> **Work request**
Copy each entry below verbatim. Skip the pictures.

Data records
--------
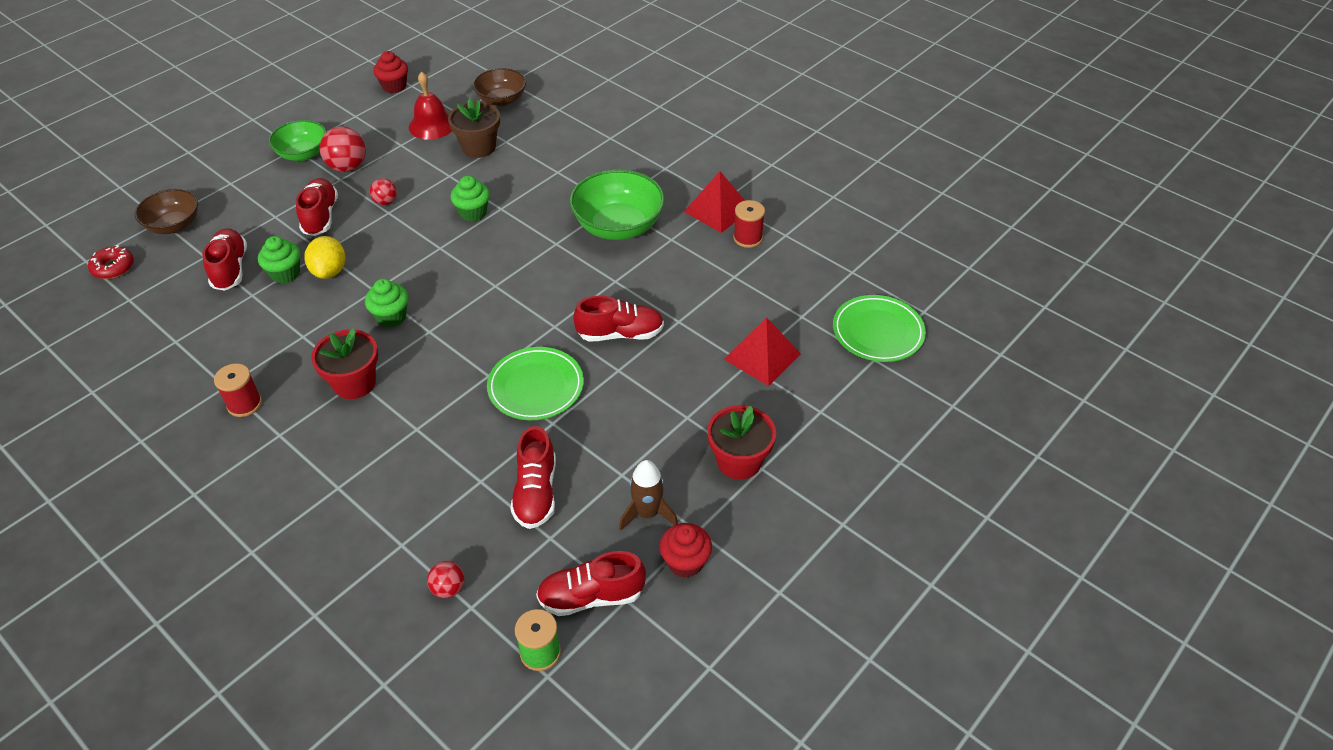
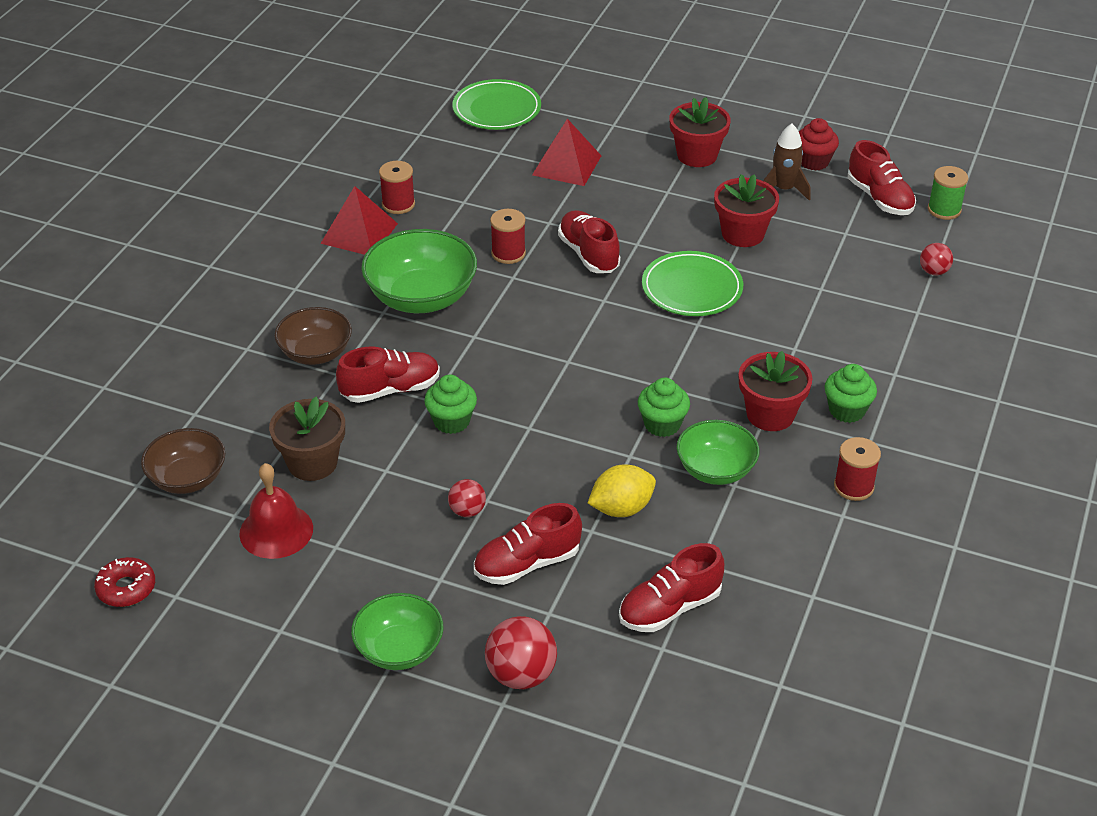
camera: 110 degrees left, 5 degrees down
(113, 267) = (737, 740): red donut -> red donut (126, 588)
(174, 225) = (622, 719): brown bowl -> brown bowl (315, 353)
(285, 274) = (648, 548): green cupcake -> green cupcake (847, 410)
(324, 331) = (715, 470): none -> green bowl
(347, 167) = (410, 583): red ball -> red ball (521, 674)
(394, 86) = (184, 616): red cupcake -> none
(536, 492) = (809, 253): red shoe -> red shoe (390, 390)
(592, 451) = (742, 234): none -> red flower pot
(647, 285) = (508, 253): none -> red spool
--------
> **Task solution**
camera: 110 degrees left, 5 degrees down
(113, 267) = (737, 740): red donut -> red donut (126, 588)
(174, 225) = (622, 719): brown bowl -> brown bowl (315, 353)
(285, 274) = (648, 548): green cupcake -> green cupcake (847, 410)
(324, 331) = (715, 470): none -> green bowl
(347, 167) = (410, 583): red ball -> red ball (521, 674)
(394, 86) = (184, 616): red cupcake -> none
(536, 492) = (809, 253): red shoe -> red shoe (390, 390)
(592, 451) = (742, 234): none -> red flower pot
(647, 285) = (508, 253): none -> red spool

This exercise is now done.